## LISTED ENTRIES:
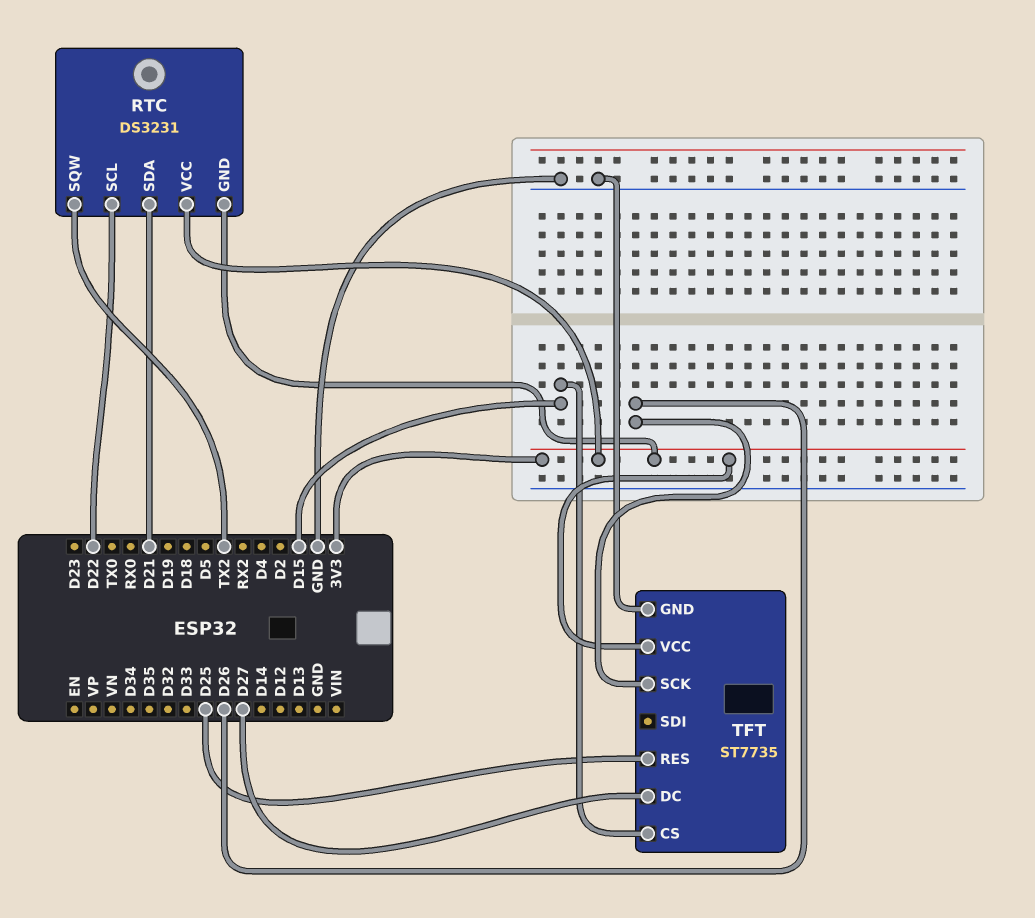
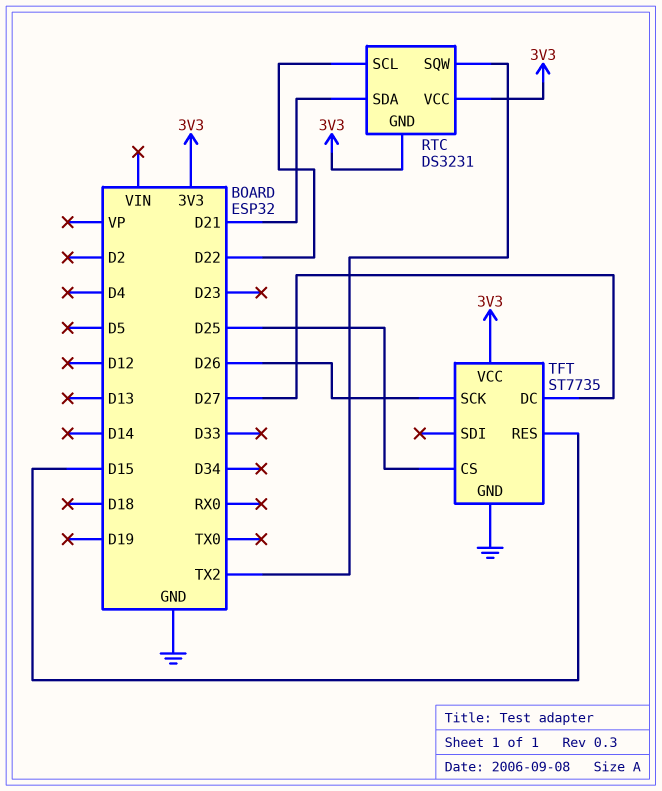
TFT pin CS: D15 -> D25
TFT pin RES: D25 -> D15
...
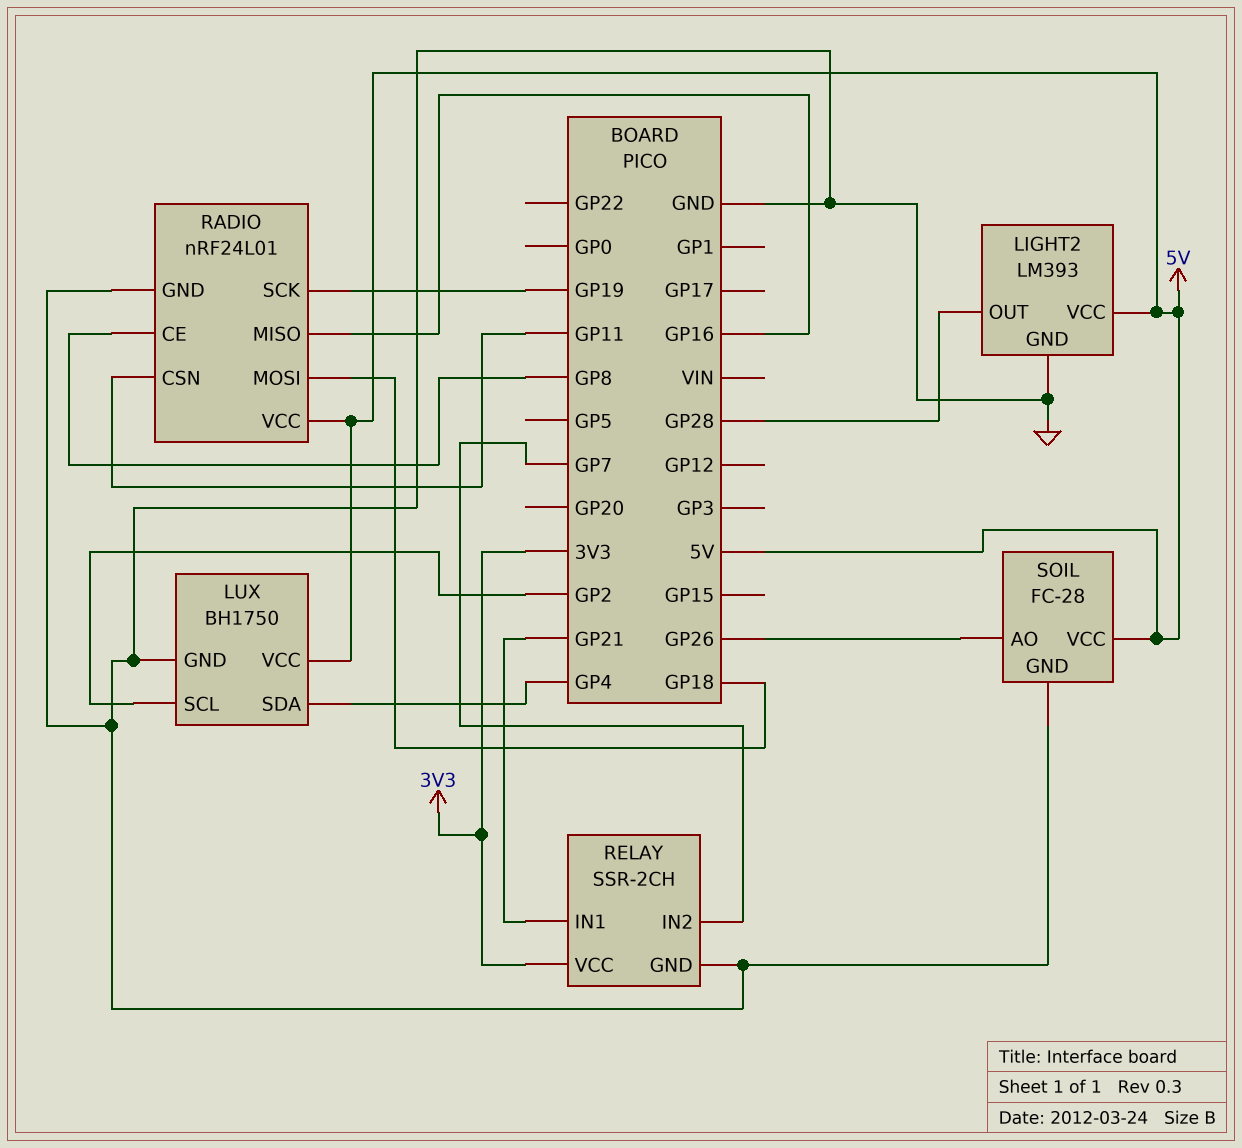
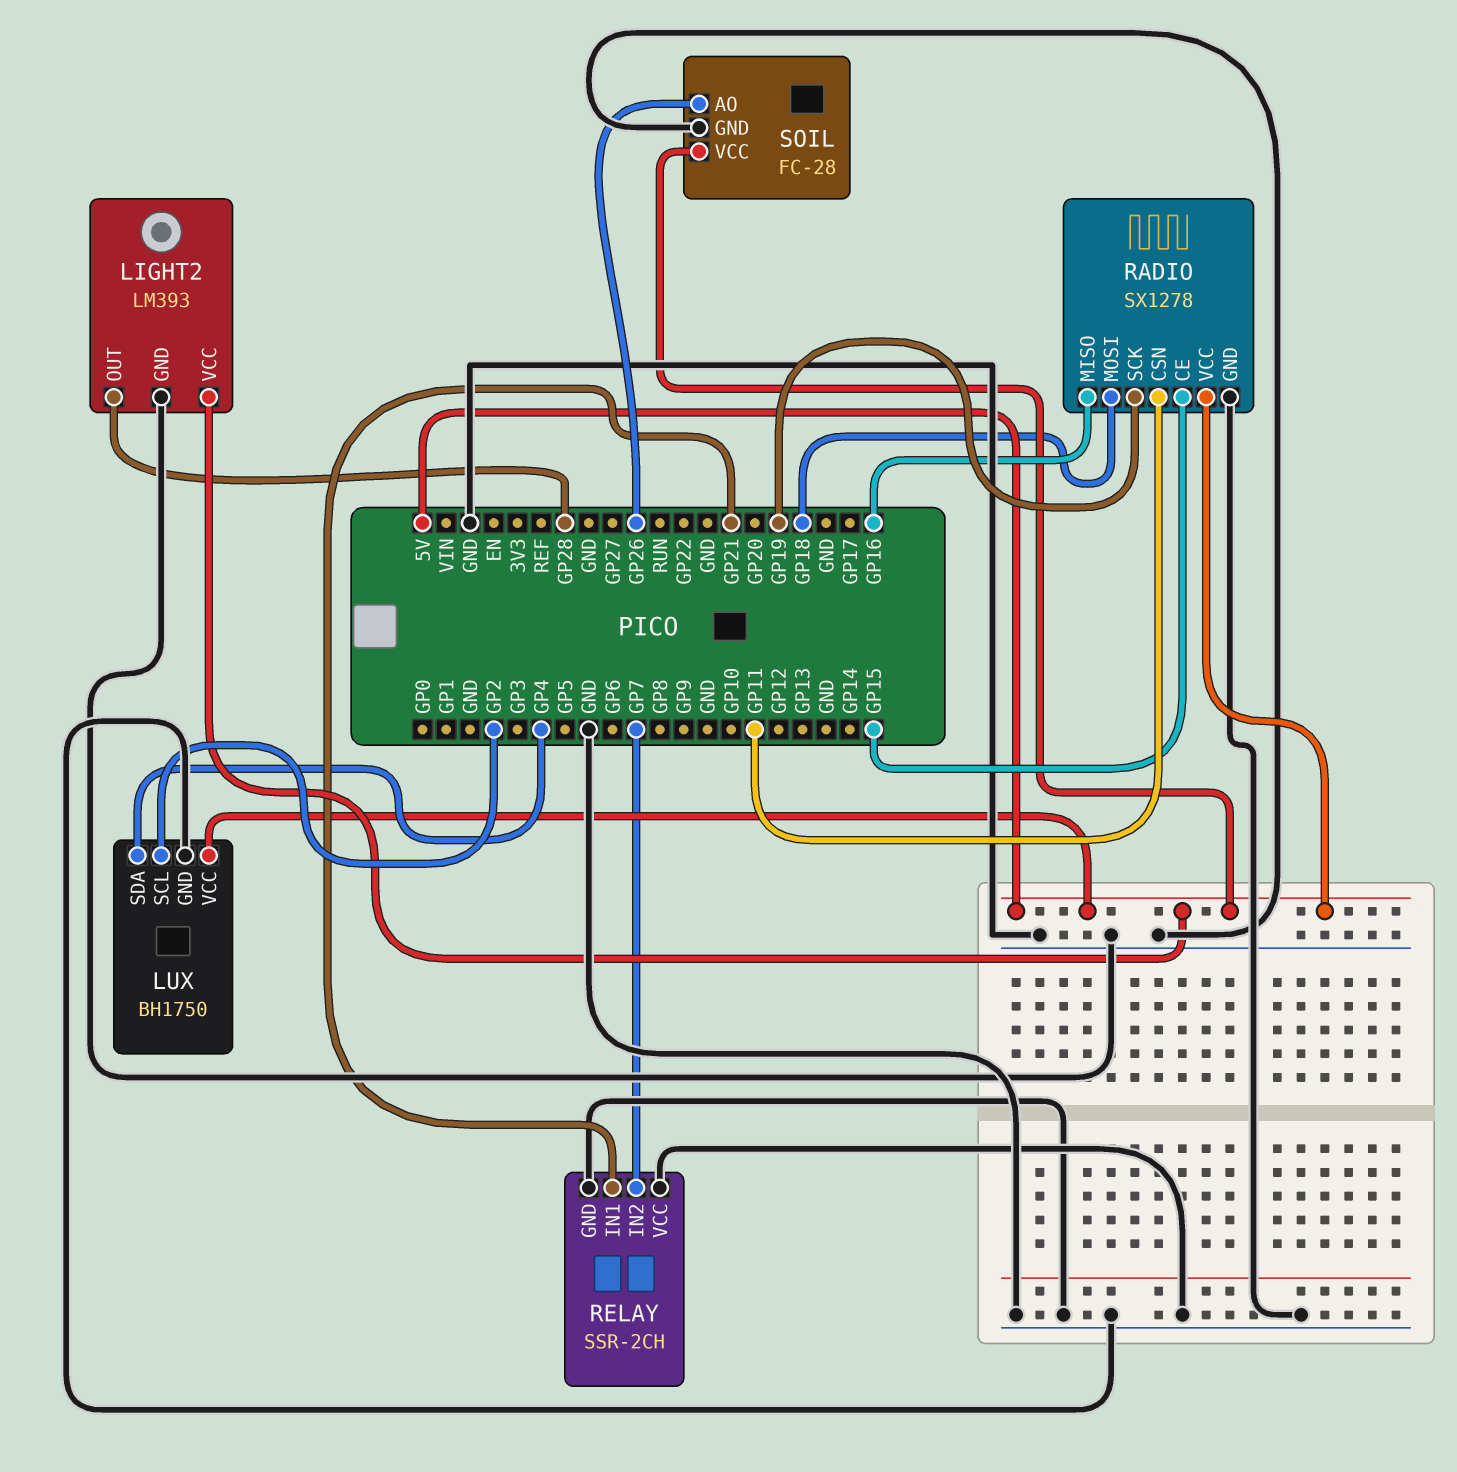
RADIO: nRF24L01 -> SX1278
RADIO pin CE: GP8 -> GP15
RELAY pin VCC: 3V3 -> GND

## WORK TO COMPLETE:
State how many lines above include the word "RADIO", and nothing more.

## TASK ANSWER:
2